## STORED DATA
_____

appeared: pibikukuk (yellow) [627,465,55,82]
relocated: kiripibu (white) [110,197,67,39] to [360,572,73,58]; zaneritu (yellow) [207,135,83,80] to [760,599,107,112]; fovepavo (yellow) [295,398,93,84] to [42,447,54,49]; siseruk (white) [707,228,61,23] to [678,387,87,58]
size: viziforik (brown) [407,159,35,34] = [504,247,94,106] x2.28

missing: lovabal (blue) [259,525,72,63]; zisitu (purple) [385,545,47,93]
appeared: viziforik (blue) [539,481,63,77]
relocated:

_____

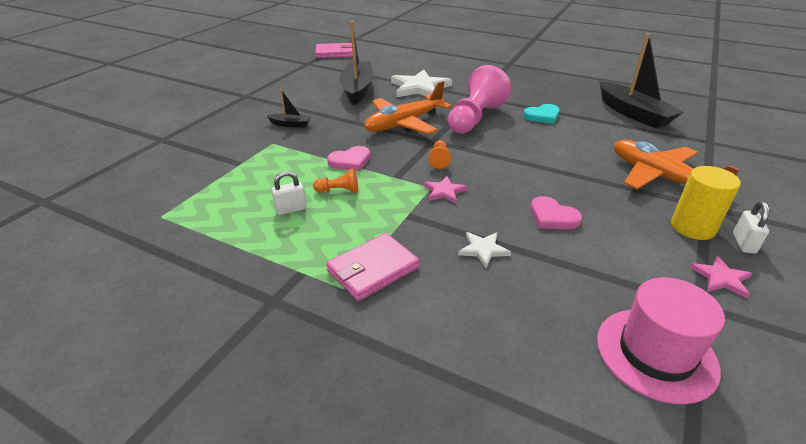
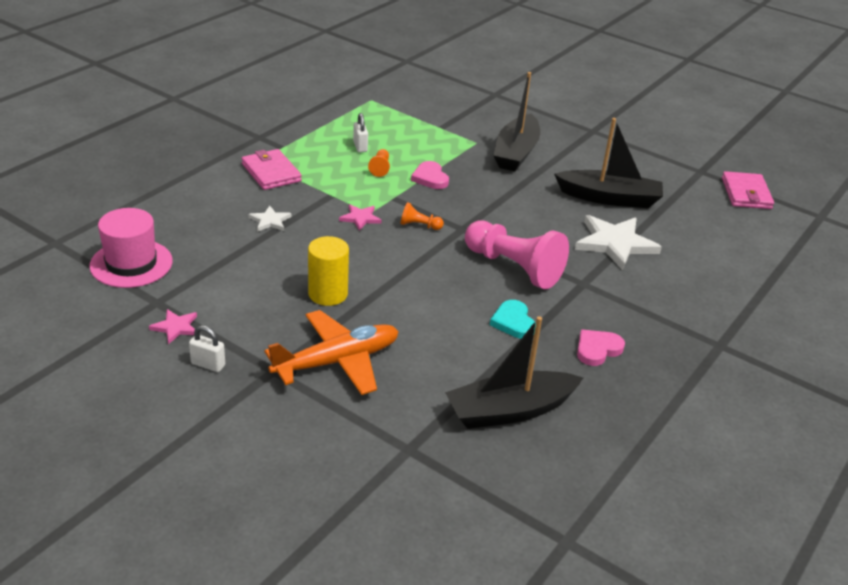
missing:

_____

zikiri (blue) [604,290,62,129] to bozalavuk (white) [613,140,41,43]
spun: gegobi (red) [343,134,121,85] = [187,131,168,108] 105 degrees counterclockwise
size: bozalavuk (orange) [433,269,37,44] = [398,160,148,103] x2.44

_____

## WHAT THE EXERCISE ASKS
Nothing but a number is expected here: the number of lines in the entries that include the word "yellow".

## RESPONSE
2